THE TASK:
Reproduce all the entries exactly and keep the pictures out.

SOURCE RECORDS:
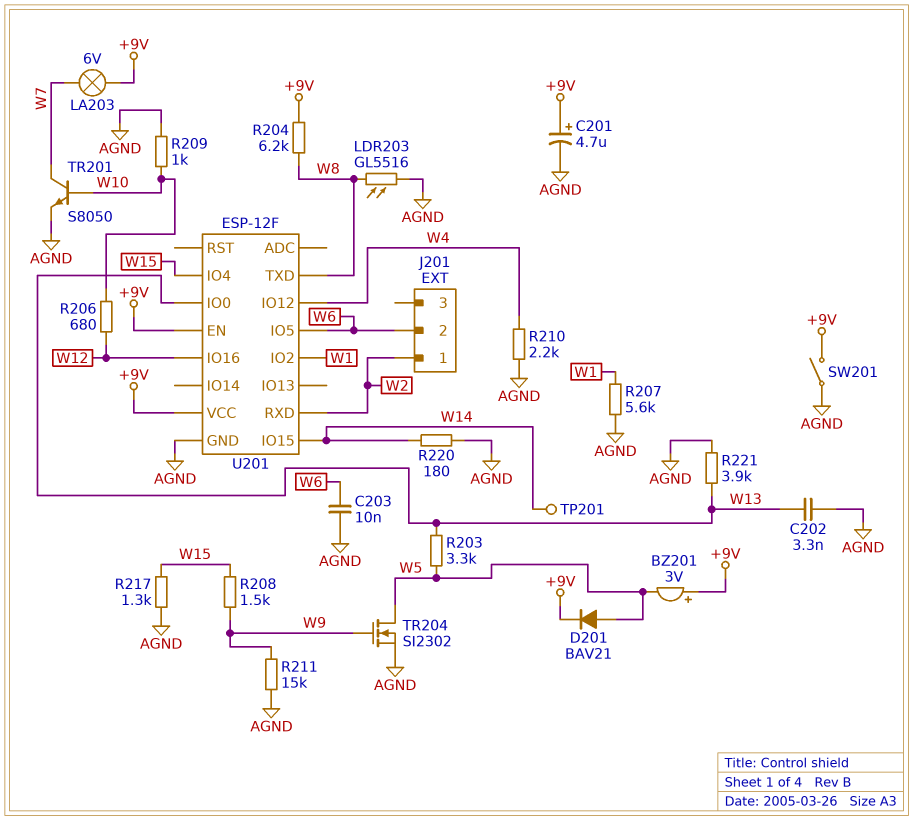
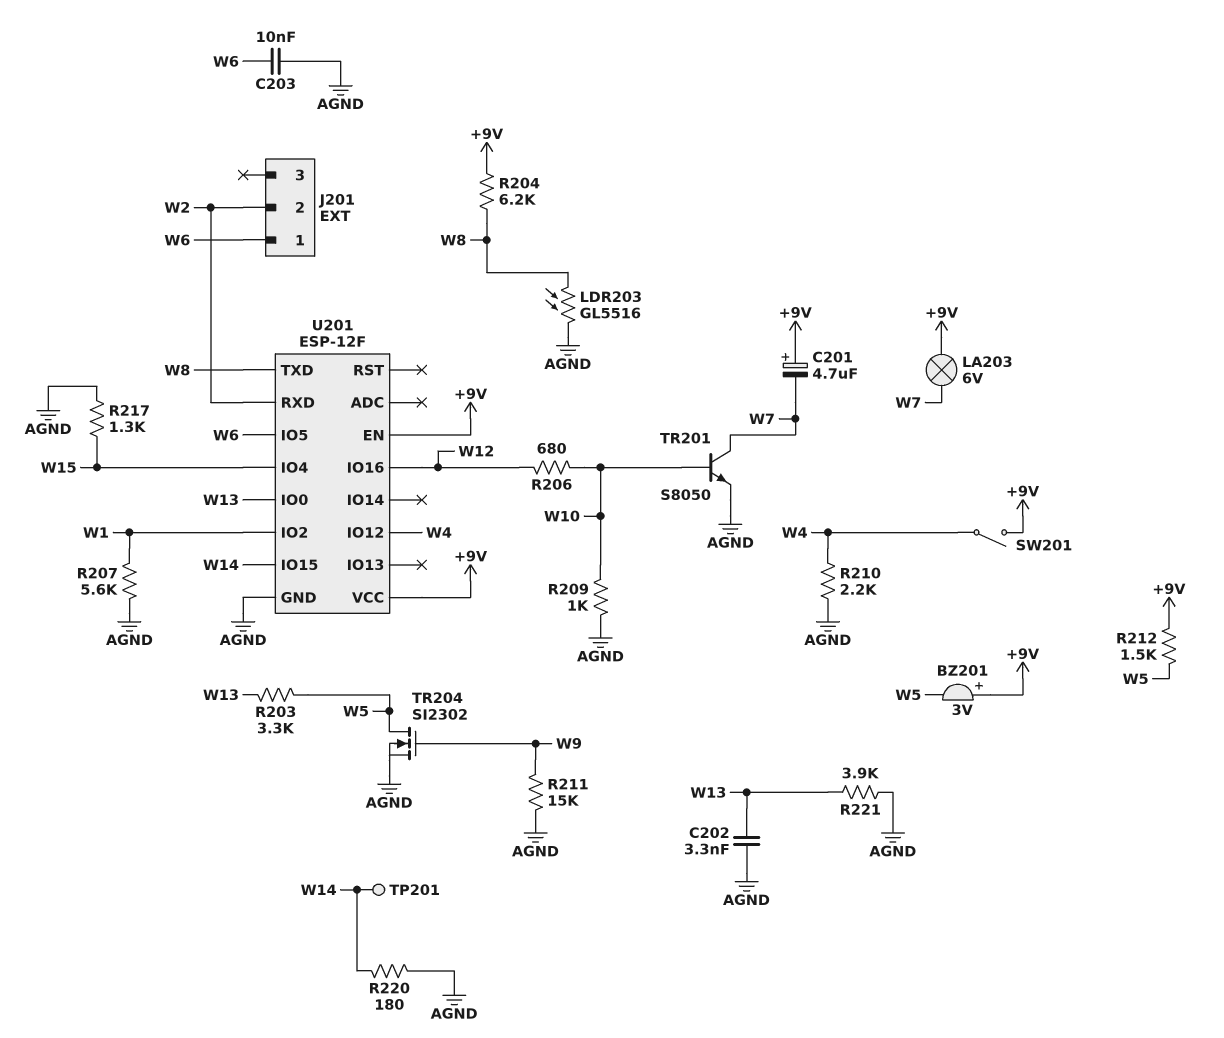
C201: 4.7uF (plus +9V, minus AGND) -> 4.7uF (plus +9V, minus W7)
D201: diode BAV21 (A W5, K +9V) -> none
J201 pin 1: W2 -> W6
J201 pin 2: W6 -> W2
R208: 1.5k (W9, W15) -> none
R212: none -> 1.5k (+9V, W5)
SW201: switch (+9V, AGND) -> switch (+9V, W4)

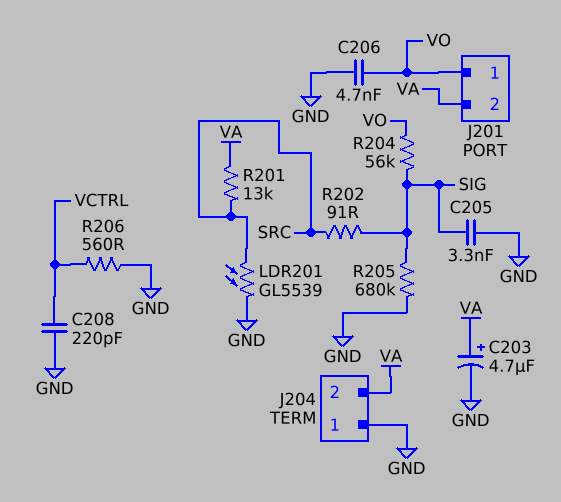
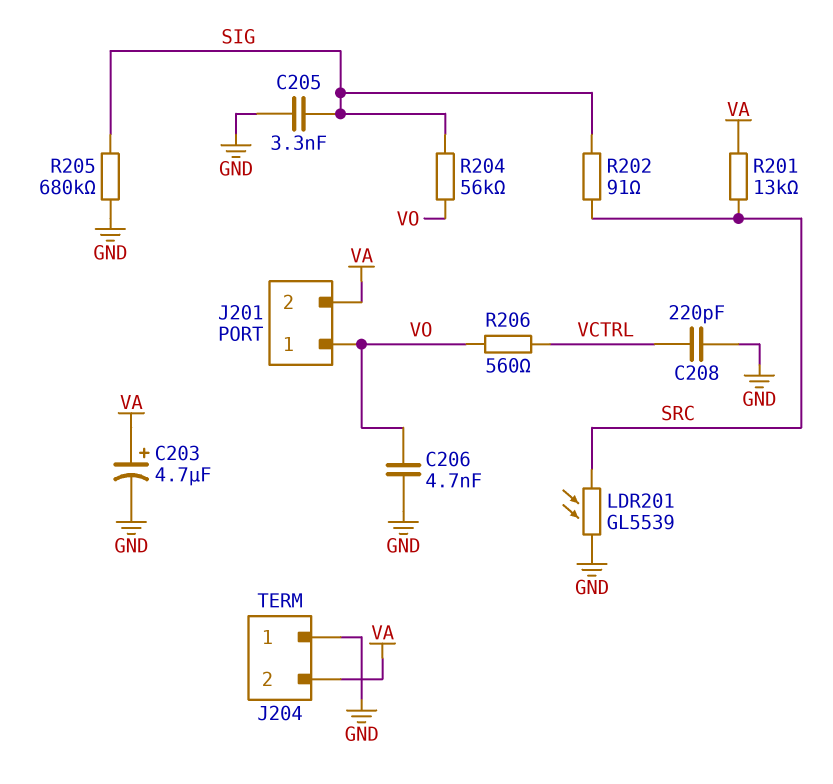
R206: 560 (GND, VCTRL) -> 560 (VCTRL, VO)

OUTPUT FOR THIS TASK:
C201: 4.7uF (plus +9V, minus AGND) -> 4.7uF (plus +9V, minus W7)
D201: diode BAV21 (A W5, K +9V) -> none
J201 pin 1: W2 -> W6
J201 pin 2: W6 -> W2
R208: 1.5k (W9, W15) -> none
R212: none -> 1.5k (+9V, W5)
SW201: switch (+9V, AGND) -> switch (+9V, W4)

R206: 560 (GND, VCTRL) -> 560 (VCTRL, VO)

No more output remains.